**Problem to solve:** Take the data below and copy exactly the lines starting at the one with "camera: 170 degrees right, 10 degrees down" and finishing at the one with "yellow toothbrush [317,392,428,411]", both included.

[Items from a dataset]

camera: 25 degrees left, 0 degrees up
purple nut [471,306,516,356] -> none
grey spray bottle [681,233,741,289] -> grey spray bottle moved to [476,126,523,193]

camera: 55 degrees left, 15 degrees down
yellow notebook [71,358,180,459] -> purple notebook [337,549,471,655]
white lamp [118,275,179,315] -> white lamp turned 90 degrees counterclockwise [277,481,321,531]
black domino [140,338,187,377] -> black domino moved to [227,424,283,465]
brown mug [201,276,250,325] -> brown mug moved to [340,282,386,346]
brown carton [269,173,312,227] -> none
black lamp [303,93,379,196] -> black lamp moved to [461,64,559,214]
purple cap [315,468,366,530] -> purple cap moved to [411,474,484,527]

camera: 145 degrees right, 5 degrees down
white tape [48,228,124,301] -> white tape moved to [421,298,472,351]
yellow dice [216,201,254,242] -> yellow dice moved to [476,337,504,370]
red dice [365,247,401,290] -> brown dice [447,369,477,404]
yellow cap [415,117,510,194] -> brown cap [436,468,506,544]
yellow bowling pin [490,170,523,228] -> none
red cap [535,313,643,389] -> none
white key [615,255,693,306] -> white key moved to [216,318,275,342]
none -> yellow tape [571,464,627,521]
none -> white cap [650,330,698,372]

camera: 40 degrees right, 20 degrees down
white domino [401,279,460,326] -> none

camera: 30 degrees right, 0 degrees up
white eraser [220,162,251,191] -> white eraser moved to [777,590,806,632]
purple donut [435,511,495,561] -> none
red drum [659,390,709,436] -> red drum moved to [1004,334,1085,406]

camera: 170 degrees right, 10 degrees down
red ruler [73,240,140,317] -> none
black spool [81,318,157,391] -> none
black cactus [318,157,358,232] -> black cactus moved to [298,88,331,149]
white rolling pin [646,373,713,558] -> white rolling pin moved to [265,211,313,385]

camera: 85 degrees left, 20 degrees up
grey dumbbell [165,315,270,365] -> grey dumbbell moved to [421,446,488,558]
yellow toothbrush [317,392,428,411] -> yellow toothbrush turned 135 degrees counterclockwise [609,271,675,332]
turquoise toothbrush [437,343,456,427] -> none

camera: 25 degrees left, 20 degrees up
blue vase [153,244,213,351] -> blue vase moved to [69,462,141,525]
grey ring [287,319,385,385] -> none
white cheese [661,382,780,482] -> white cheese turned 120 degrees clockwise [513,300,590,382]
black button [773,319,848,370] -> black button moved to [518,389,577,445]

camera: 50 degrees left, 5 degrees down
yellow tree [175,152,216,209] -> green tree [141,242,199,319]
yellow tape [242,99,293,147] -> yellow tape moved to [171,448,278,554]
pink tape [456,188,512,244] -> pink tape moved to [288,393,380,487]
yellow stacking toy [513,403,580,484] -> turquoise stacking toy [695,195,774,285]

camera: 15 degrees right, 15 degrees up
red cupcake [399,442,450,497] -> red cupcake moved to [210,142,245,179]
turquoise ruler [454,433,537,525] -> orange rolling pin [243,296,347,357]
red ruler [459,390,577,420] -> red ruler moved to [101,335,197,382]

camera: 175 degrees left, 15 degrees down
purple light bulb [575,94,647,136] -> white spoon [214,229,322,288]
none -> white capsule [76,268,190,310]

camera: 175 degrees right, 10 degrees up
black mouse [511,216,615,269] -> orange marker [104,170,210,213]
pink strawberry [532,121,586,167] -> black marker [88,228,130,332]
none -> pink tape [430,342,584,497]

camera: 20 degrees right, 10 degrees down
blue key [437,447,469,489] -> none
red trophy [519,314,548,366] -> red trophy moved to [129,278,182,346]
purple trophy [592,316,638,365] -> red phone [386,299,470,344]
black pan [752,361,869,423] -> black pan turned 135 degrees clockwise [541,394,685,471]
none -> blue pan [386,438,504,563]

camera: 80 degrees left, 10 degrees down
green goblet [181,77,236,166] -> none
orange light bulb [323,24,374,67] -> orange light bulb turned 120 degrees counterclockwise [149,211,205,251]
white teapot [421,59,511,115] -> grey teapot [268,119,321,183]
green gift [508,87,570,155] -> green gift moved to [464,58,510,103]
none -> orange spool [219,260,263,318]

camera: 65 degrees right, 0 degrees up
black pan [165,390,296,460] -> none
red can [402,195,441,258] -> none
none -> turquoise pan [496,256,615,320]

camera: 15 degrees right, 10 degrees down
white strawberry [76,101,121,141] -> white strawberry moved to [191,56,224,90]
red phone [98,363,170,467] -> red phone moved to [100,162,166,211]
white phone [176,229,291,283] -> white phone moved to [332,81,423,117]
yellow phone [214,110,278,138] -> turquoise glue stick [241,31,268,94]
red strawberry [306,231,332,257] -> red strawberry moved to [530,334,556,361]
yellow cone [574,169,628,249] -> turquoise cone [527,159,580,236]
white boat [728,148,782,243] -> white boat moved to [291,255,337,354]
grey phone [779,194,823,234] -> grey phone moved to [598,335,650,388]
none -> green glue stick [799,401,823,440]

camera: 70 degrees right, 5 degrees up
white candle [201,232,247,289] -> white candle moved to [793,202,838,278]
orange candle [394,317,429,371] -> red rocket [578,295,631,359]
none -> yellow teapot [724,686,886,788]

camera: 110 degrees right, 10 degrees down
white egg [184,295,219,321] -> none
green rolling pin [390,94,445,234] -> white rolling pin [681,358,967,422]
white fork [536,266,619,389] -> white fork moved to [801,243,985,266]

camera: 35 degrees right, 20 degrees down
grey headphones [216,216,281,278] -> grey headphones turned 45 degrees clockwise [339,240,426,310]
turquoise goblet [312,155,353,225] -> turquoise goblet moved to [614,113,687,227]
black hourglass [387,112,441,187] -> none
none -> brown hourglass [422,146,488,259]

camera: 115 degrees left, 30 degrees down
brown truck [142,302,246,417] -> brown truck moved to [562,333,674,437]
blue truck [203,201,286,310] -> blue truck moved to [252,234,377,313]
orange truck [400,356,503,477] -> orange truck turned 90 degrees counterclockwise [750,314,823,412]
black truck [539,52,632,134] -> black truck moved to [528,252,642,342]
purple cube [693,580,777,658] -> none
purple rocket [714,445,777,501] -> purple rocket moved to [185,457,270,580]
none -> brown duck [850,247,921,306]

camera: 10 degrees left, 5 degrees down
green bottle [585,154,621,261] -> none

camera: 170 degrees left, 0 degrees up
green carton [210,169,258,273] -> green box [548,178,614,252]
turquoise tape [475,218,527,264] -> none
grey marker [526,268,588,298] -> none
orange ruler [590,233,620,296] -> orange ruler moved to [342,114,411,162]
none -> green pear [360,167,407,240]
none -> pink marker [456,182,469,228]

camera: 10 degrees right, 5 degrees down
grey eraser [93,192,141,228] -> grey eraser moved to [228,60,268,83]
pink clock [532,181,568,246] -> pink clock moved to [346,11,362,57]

**Result for this task:**
camera: 170 degrees right, 10 degrees down
red ruler [73,240,140,317] -> none
black spool [81,318,157,391] -> none
black cactus [318,157,358,232] -> black cactus moved to [298,88,331,149]
white rolling pin [646,373,713,558] -> white rolling pin moved to [265,211,313,385]

camera: 85 degrees left, 20 degrees up
grey dumbbell [165,315,270,365] -> grey dumbbell moved to [421,446,488,558]
yellow toothbrush [317,392,428,411] -> yellow toothbrush turned 135 degrees counterclockwise [609,271,675,332]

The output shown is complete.